=== Section Start ===

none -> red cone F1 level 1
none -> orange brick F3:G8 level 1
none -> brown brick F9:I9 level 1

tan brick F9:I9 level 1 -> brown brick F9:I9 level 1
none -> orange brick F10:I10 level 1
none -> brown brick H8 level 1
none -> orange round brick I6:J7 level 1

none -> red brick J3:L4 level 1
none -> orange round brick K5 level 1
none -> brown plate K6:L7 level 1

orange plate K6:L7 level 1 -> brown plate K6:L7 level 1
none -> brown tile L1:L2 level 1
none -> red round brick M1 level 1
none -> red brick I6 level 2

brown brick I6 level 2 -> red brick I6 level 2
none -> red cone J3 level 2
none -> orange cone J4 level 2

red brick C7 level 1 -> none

=== Section End ===
=== Section Start ===

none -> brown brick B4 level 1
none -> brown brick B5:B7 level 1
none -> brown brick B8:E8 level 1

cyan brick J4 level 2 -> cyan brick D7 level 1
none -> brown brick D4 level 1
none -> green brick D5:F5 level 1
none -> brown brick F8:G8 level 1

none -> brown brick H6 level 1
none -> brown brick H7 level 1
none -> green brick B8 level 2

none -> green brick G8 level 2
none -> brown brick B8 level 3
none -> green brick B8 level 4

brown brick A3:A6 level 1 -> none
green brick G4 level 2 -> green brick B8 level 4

=== Section End ===
=== Section Start ===

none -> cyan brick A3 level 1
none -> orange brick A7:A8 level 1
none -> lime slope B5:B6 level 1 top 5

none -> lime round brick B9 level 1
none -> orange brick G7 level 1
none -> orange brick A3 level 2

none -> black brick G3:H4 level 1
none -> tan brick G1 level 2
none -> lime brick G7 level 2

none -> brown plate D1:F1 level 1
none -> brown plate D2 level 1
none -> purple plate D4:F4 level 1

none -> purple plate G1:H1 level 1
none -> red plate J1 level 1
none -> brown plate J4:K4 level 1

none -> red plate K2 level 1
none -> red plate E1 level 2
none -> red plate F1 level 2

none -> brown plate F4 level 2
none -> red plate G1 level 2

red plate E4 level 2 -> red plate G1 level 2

=== Section End ===

▶ ABOUT THIS EXERCISE
Find the line with "none -> orange brick G7 level 1" in the material above. Reproduce it and each line after it up to and including the line with "red plate E4 level 2 -> red plate G1 level 2".

▶ ANSWER BELOW
none -> orange brick G7 level 1
none -> orange brick A3 level 2

none -> black brick G3:H4 level 1
none -> tan brick G1 level 2
none -> lime brick G7 level 2

none -> brown plate D1:F1 level 1
none -> brown plate D2 level 1
none -> purple plate D4:F4 level 1

none -> purple plate G1:H1 level 1
none -> red plate J1 level 1
none -> brown plate J4:K4 level 1

none -> red plate K2 level 1
none -> red plate E1 level 2
none -> red plate F1 level 2

none -> brown plate F4 level 2
none -> red plate G1 level 2

red plate E4 level 2 -> red plate G1 level 2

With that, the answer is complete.